::: Supplied entries :::

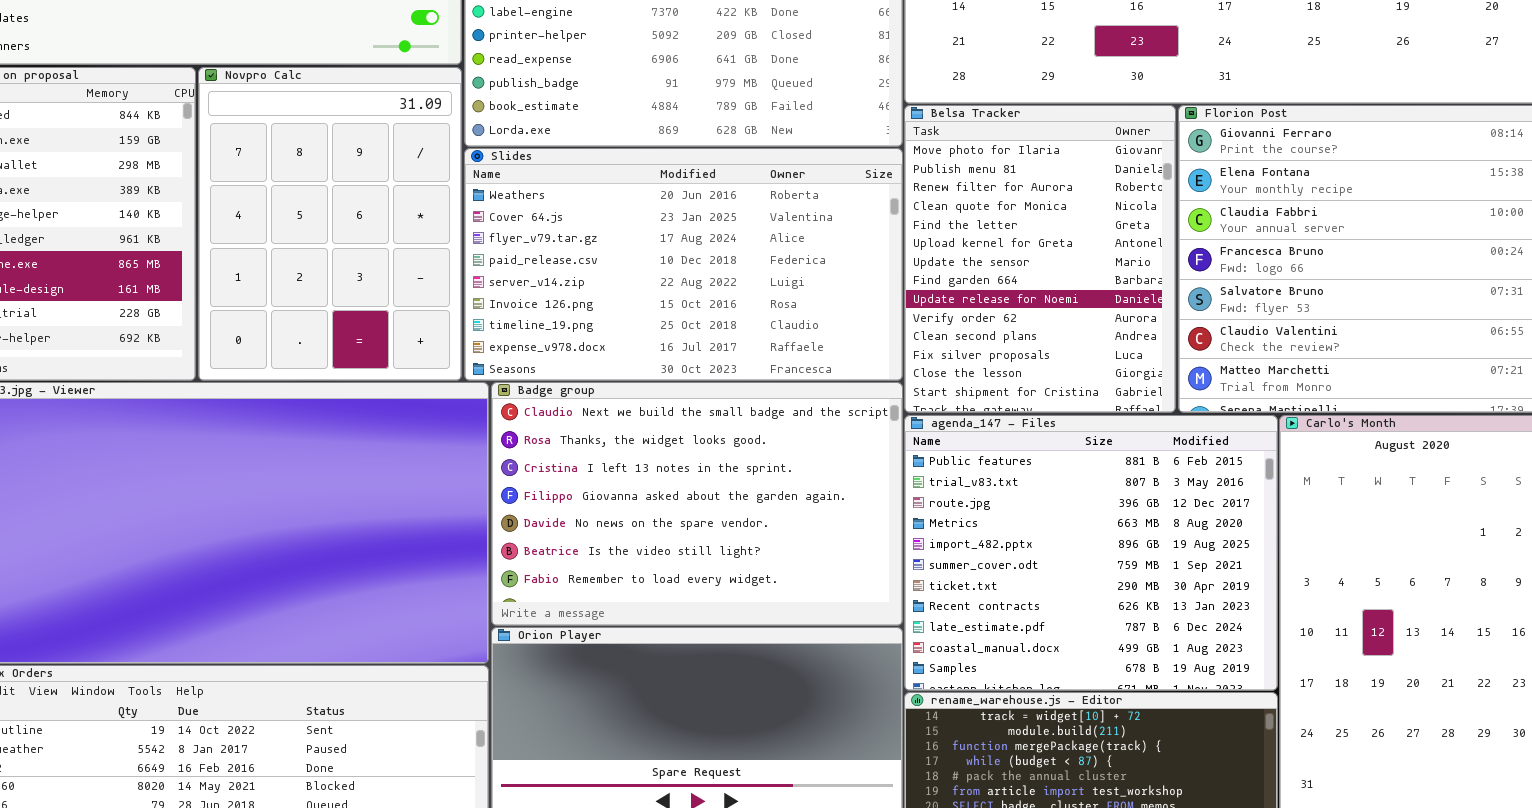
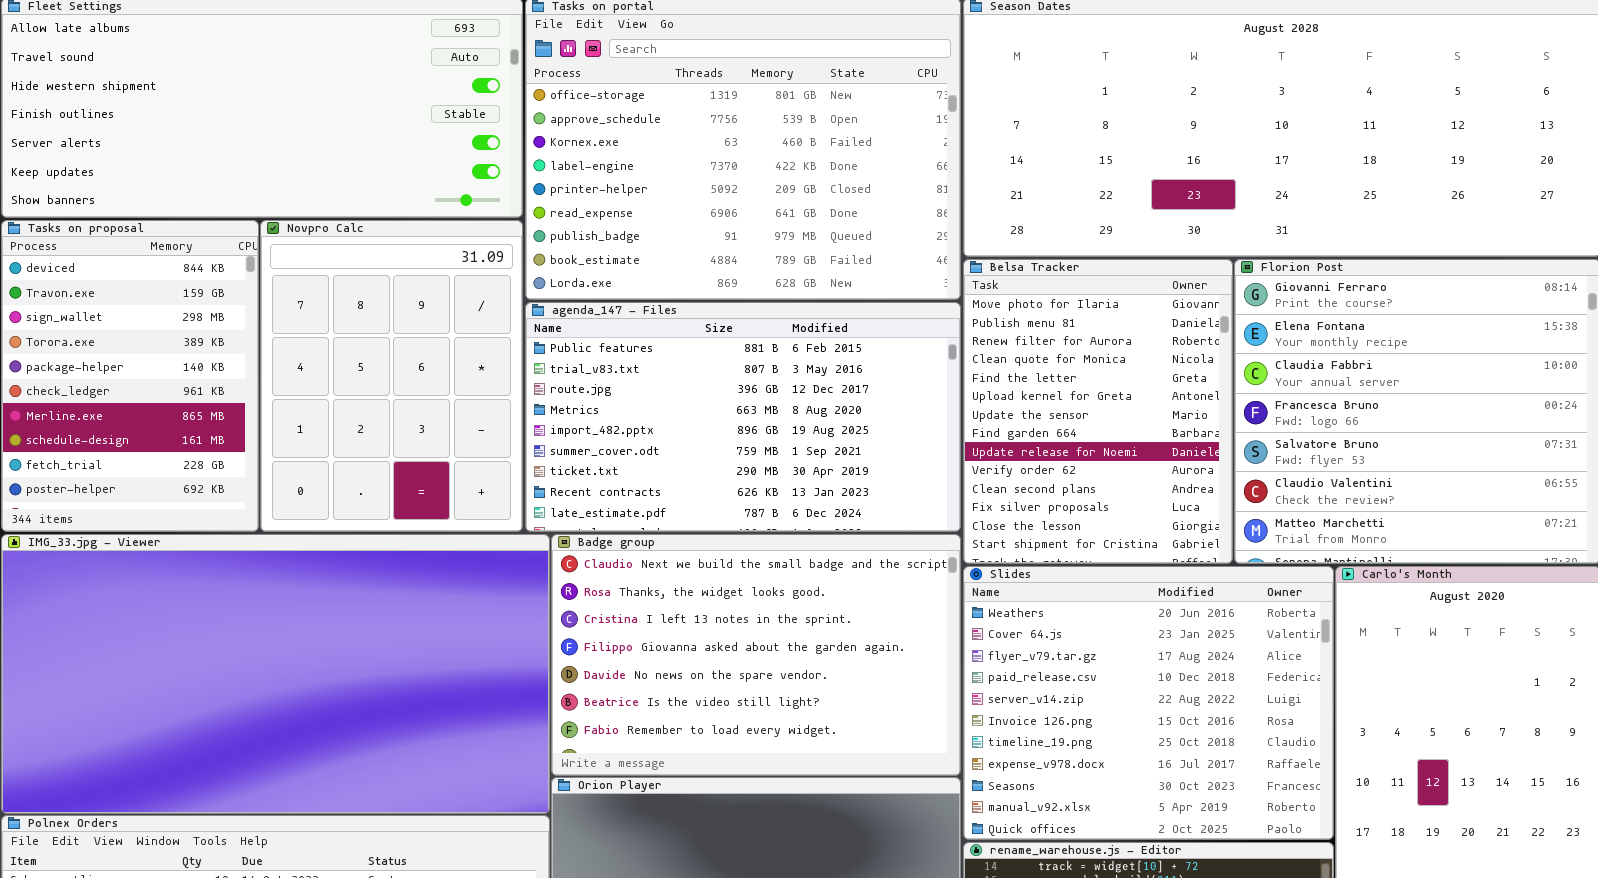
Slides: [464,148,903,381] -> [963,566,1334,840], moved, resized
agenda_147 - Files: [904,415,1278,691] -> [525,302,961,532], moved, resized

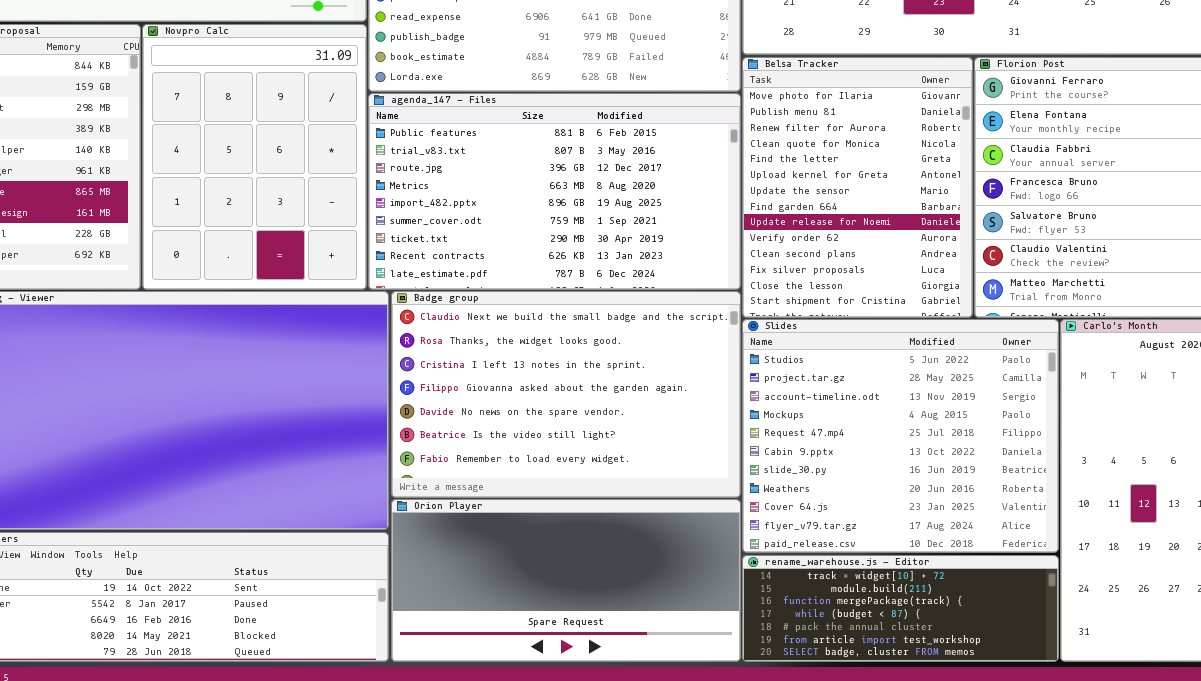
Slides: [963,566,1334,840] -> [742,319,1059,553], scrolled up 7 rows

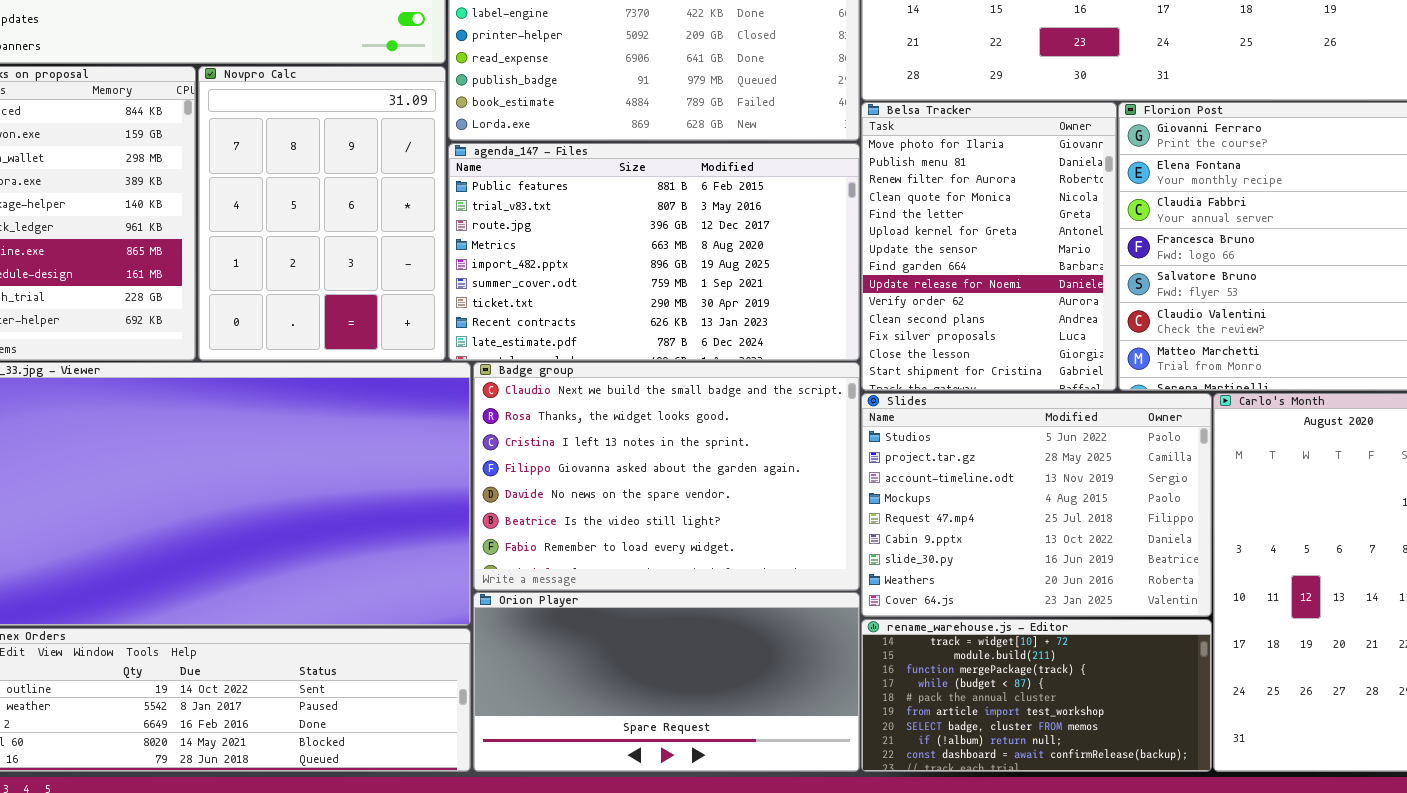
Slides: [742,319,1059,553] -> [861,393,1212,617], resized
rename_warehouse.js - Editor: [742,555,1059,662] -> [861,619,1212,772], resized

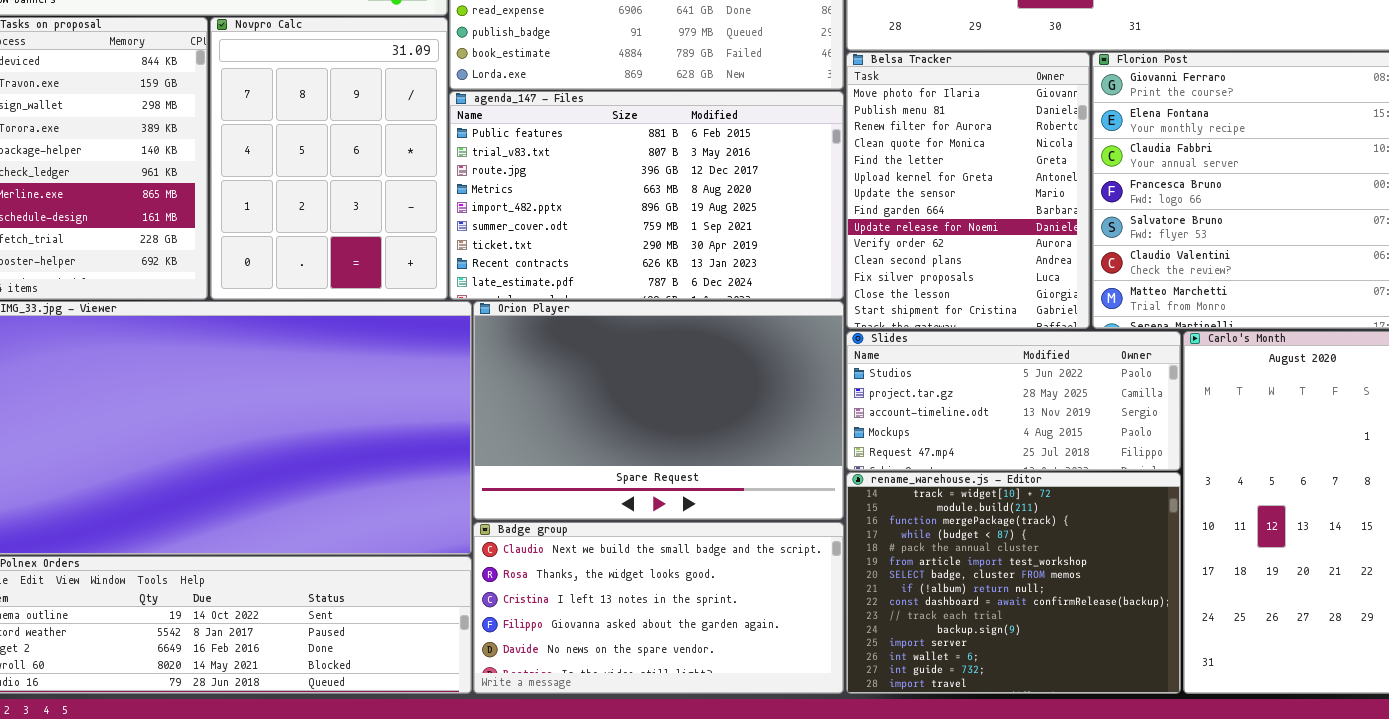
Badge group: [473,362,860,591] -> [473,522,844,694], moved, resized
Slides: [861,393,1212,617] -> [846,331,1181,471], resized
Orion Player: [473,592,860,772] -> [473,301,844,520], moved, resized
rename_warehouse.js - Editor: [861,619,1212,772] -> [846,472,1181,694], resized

:::

Assignment:
Output every line of the records exactly, excluding all pictures.

Result:
Slides: [464,148,903,381] -> [963,566,1334,840], moved, resized
agenda_147 - Files: [904,415,1278,691] -> [525,302,961,532], moved, resized

Slides: [963,566,1334,840] -> [742,319,1059,553], scrolled up 7 rows

Slides: [742,319,1059,553] -> [861,393,1212,617], resized
rename_warehouse.js - Editor: [742,555,1059,662] -> [861,619,1212,772], resized

Badge group: [473,362,860,591] -> [473,522,844,694], moved, resized
Slides: [861,393,1212,617] -> [846,331,1181,471], resized
Orion Player: [473,592,860,772] -> [473,301,844,520], moved, resized
rename_warehouse.js - Editor: [861,619,1212,772] -> [846,472,1181,694], resized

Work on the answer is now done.